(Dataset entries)
*-*-*
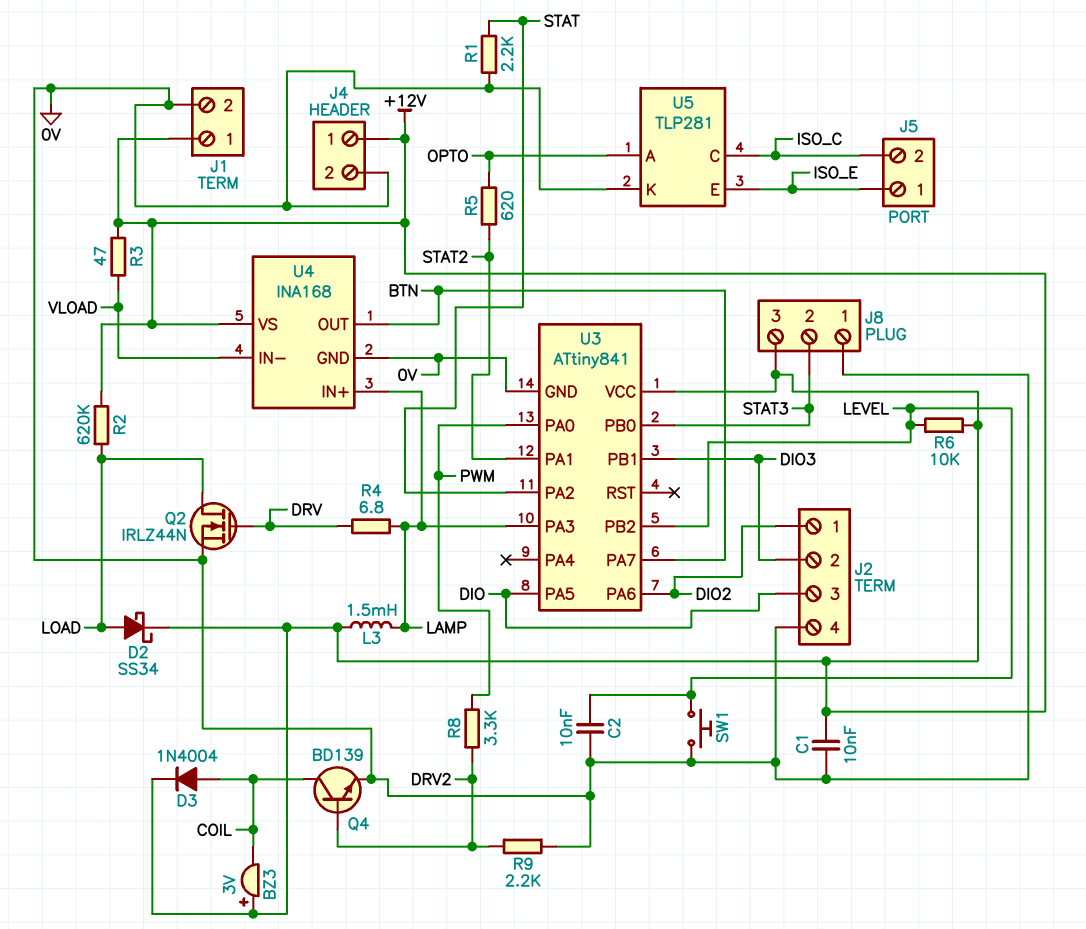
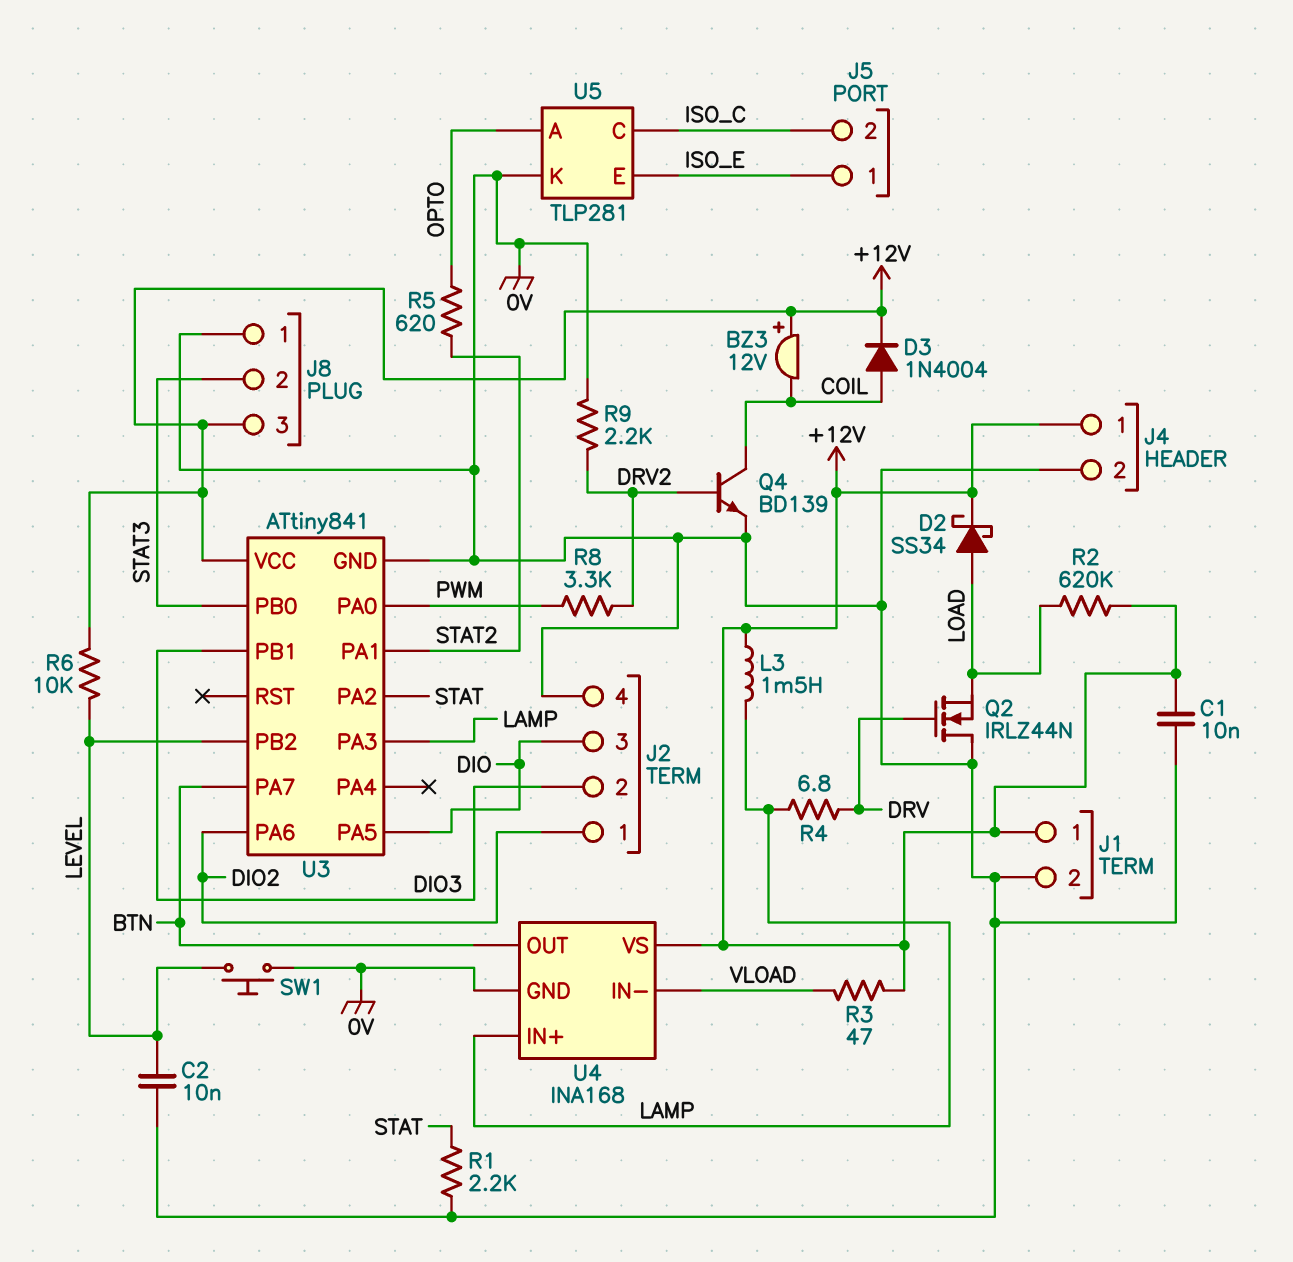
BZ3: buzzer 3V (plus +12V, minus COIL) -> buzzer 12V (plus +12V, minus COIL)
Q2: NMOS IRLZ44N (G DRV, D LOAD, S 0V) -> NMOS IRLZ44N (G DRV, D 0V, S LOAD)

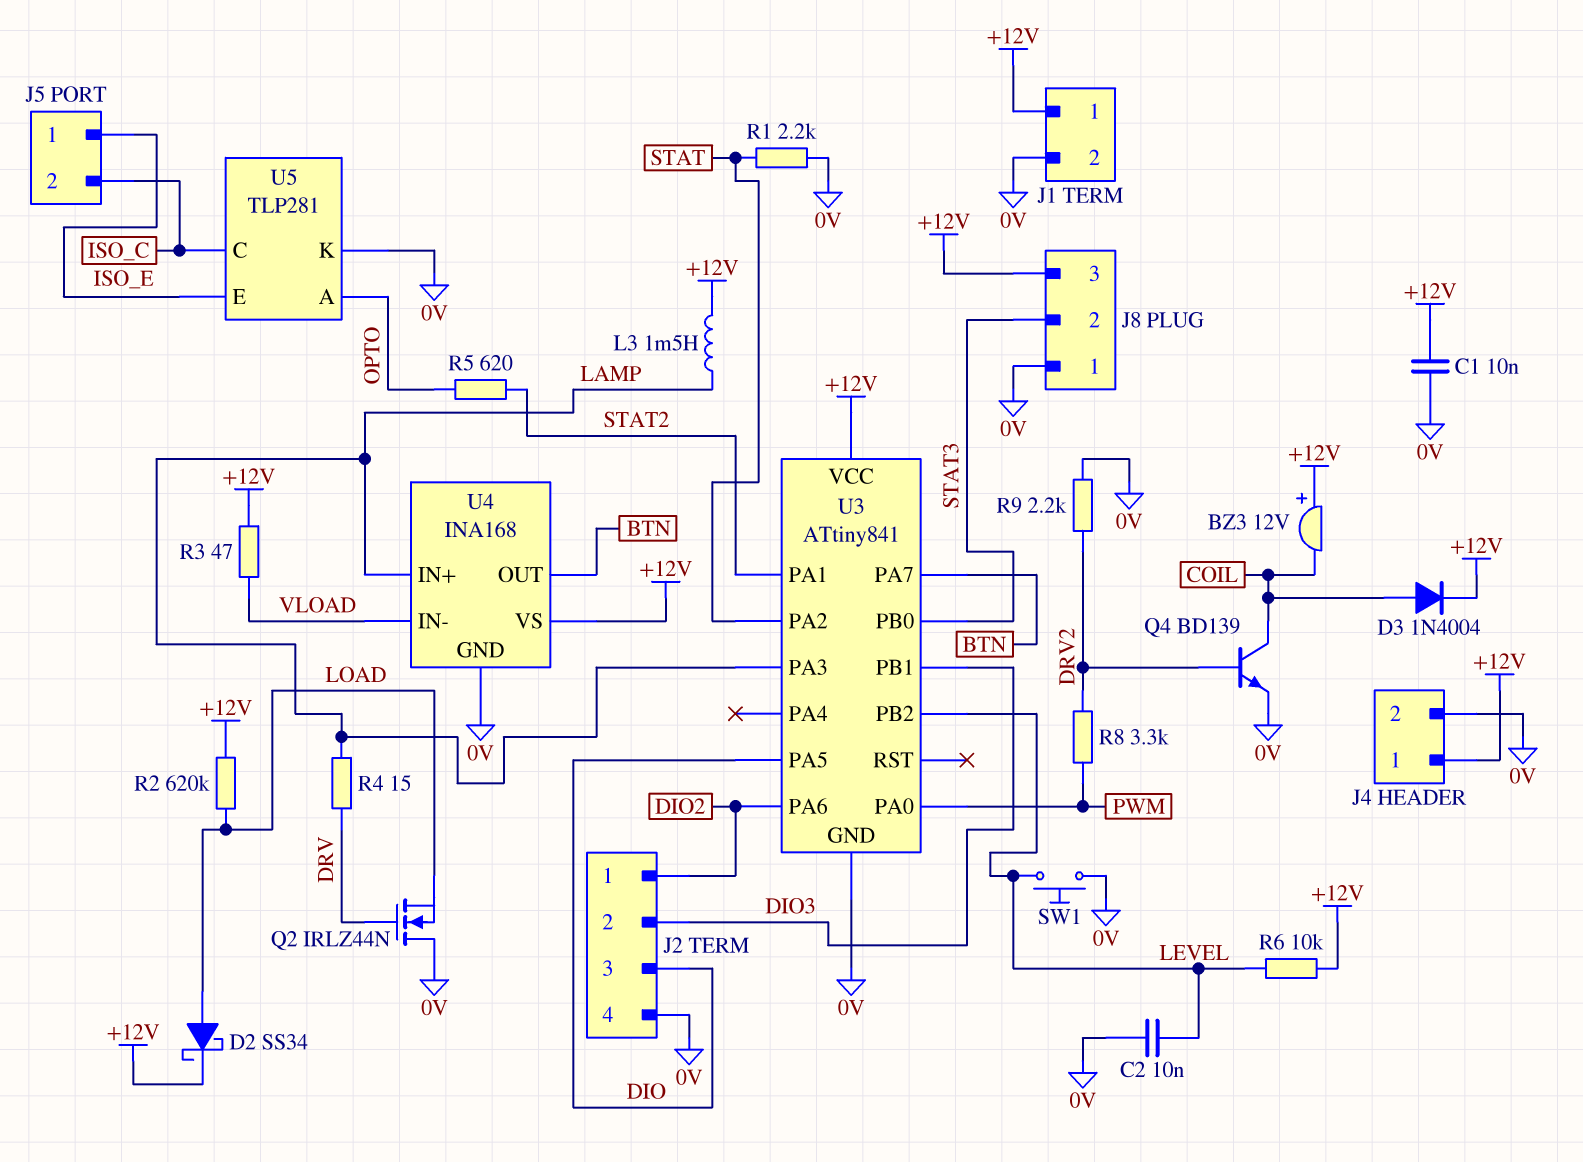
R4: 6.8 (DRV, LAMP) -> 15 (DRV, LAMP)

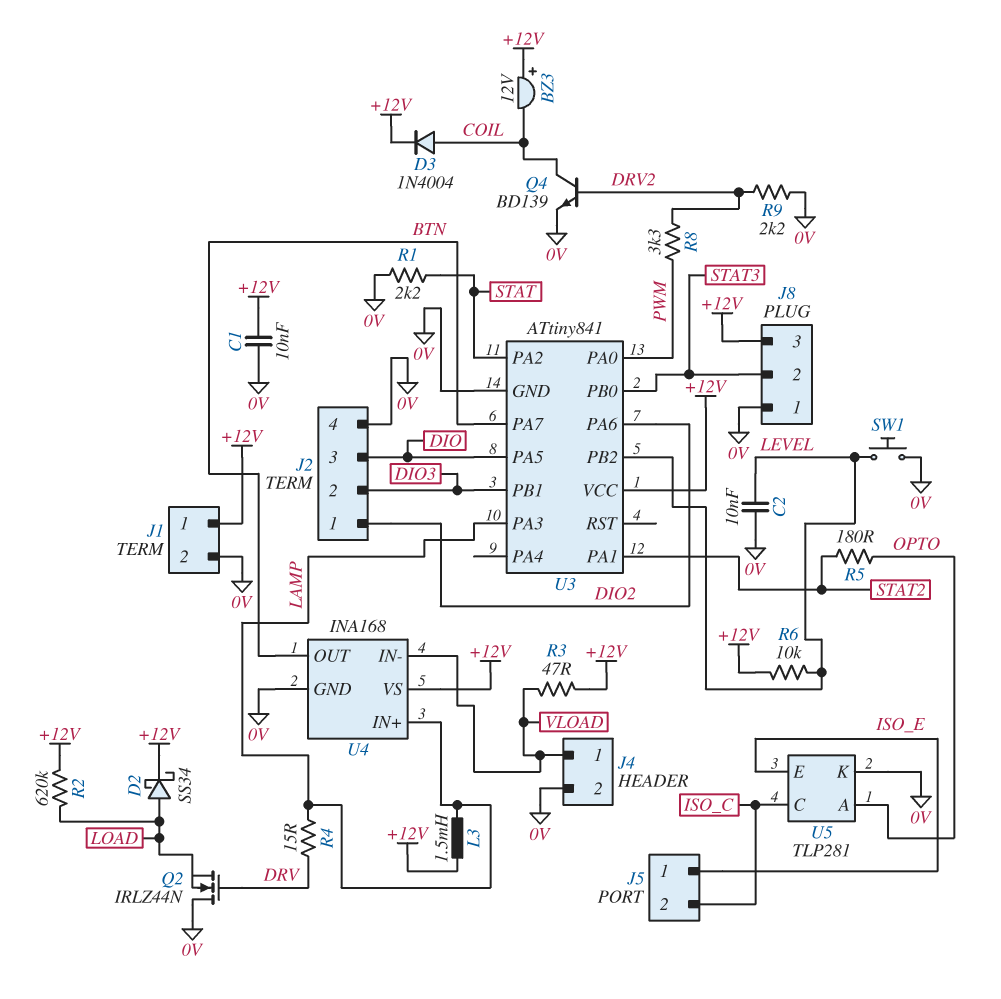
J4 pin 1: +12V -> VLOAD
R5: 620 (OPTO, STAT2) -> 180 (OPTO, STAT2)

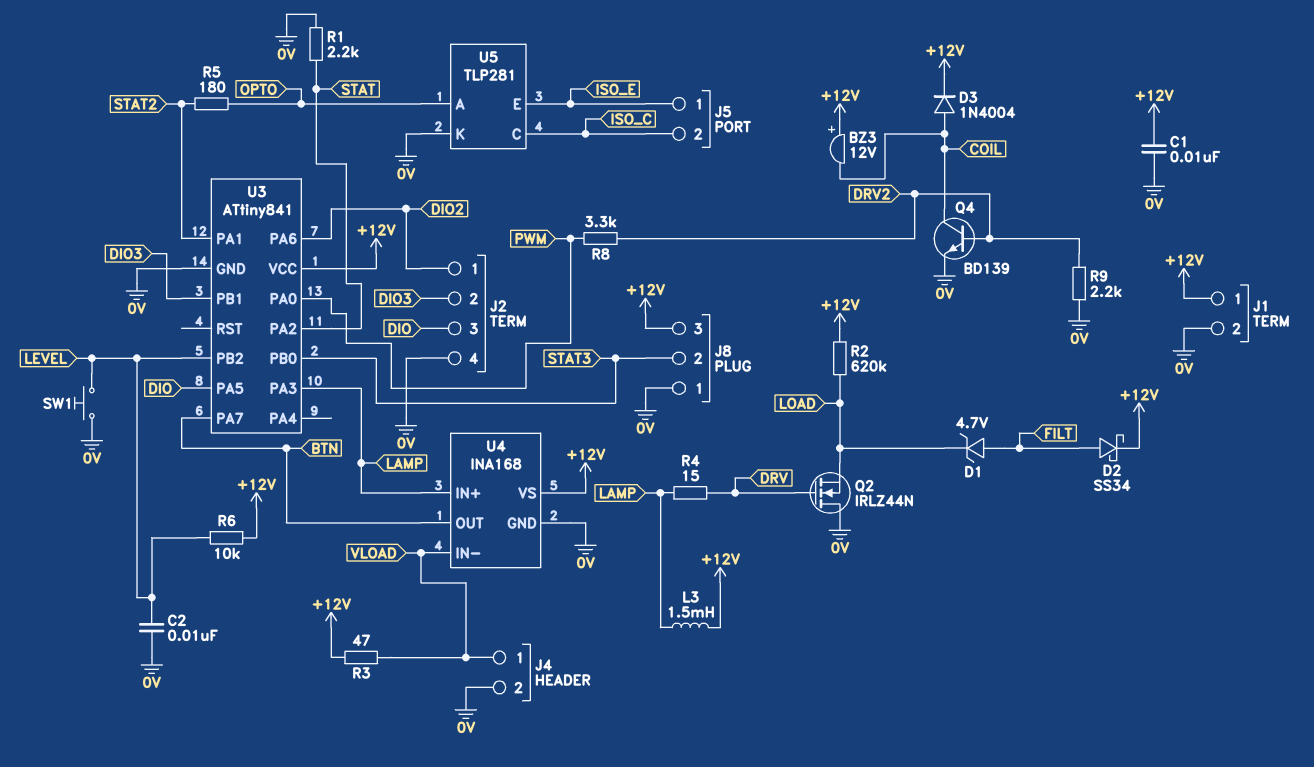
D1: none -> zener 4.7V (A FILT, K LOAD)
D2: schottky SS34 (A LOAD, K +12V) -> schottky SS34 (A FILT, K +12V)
*-*-*
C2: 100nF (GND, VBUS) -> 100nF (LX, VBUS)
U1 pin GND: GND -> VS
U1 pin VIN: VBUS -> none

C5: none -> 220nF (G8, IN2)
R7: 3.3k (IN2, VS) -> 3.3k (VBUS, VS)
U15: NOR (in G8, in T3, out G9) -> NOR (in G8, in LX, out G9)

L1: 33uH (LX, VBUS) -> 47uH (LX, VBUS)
*-*-*
▶ [WORK REQUEST] Beginning with the line above that contains "J4 pin 1: +12V -> VLOAD" and finishing with the line that contains "D2: schottky SS34", print those lines exactly and only. Skip all pictures.

▶ [RESULT OF THE TASK]
J4 pin 1: +12V -> VLOAD
R5: 620 (OPTO, STAT2) -> 180 (OPTO, STAT2)

D1: none -> zener 4.7V (A FILT, K LOAD)
D2: schottky SS34 (A LOAD, K +12V) -> schottky SS34 (A FILT, K +12V)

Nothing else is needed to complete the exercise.